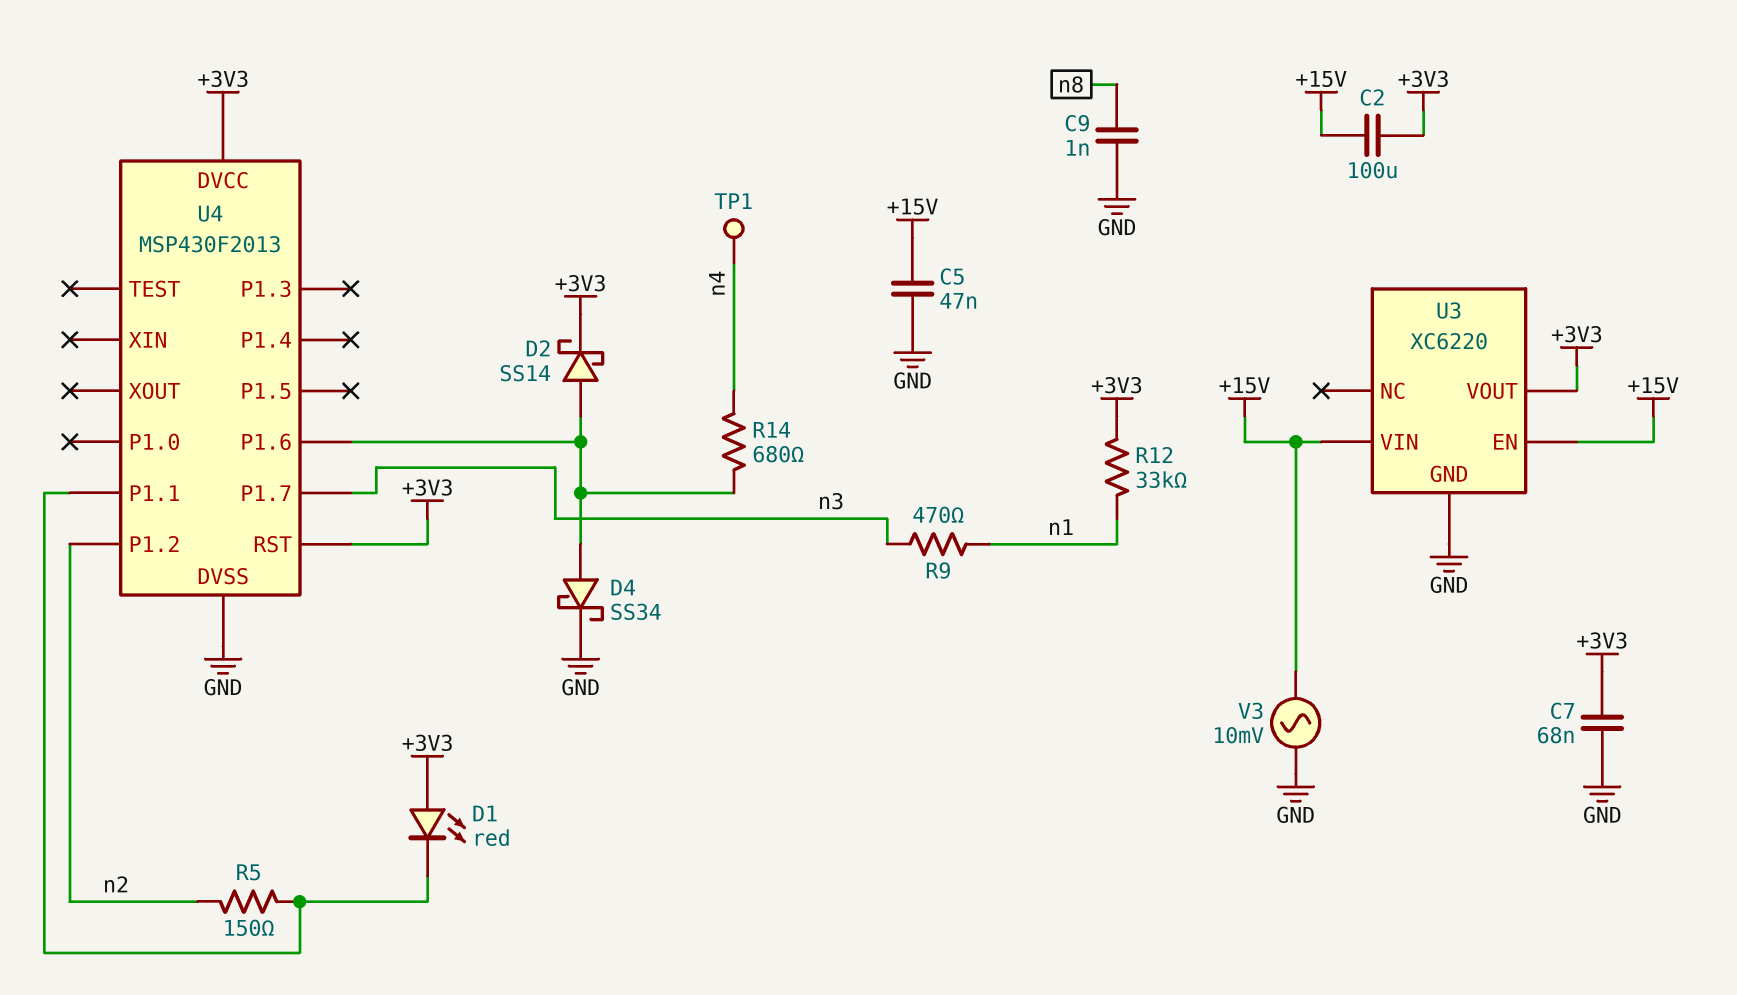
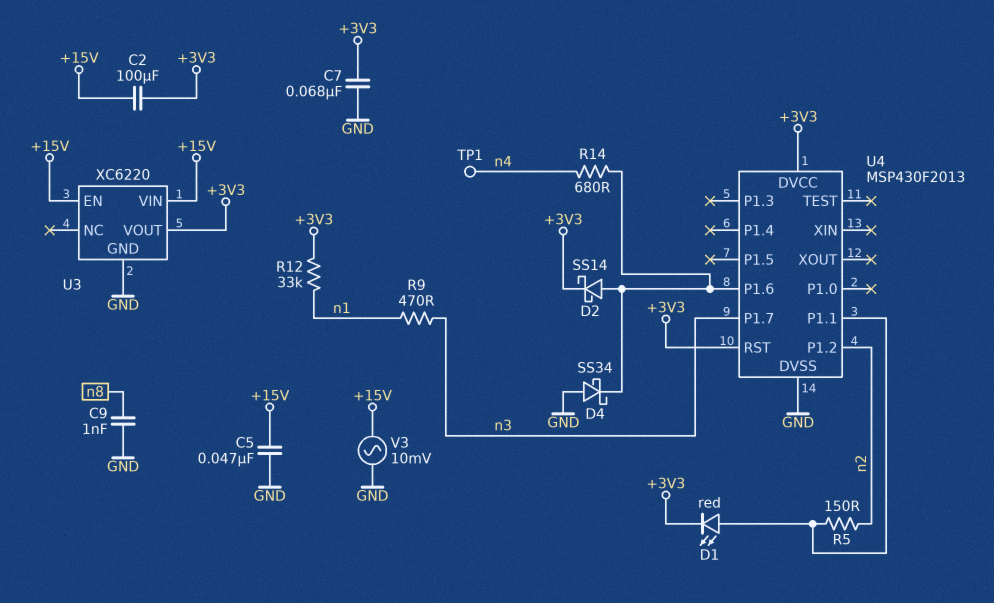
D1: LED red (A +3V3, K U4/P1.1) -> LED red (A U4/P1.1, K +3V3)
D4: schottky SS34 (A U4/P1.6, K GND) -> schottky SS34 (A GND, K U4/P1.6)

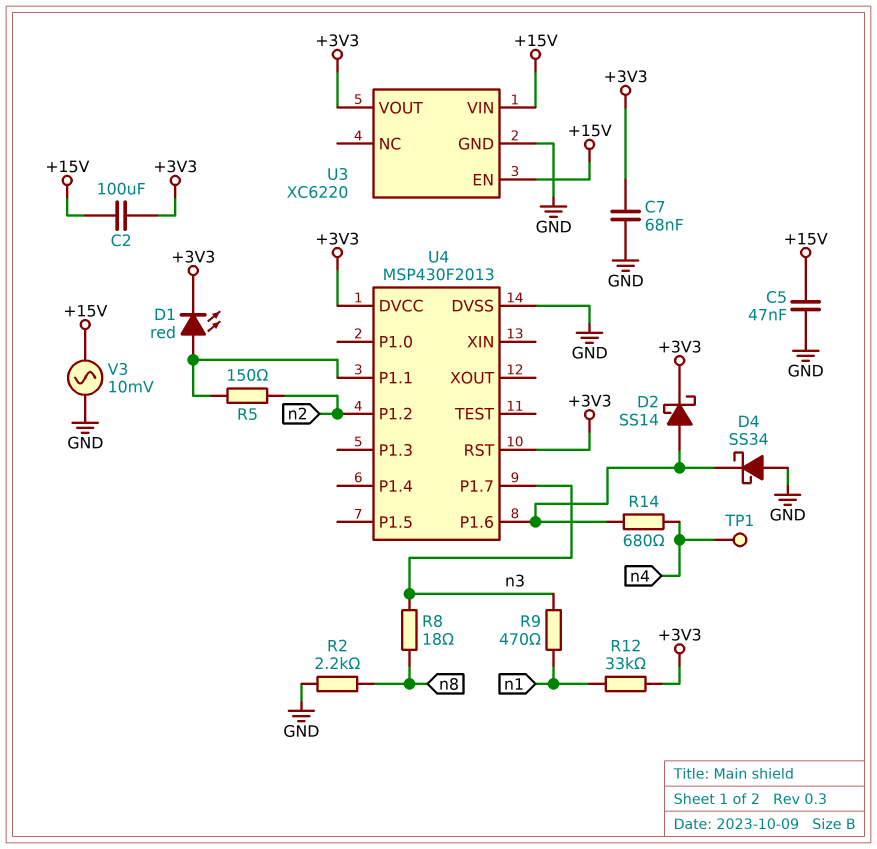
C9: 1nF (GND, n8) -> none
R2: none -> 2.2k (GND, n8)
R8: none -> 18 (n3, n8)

◇ ◇ ◇

TASK OBJECTIVE:
The expected answer is the line with "D4: schottky SS34" followed by every remaining line of the listing, each restated exactly, with all pictures dropped.

YOUR SOLUTION:
D4: schottky SS34 (A U4/P1.6, K GND) -> schottky SS34 (A GND, K U4/P1.6)

C9: 1nF (GND, n8) -> none
R2: none -> 2.2k (GND, n8)
R8: none -> 18 (n3, n8)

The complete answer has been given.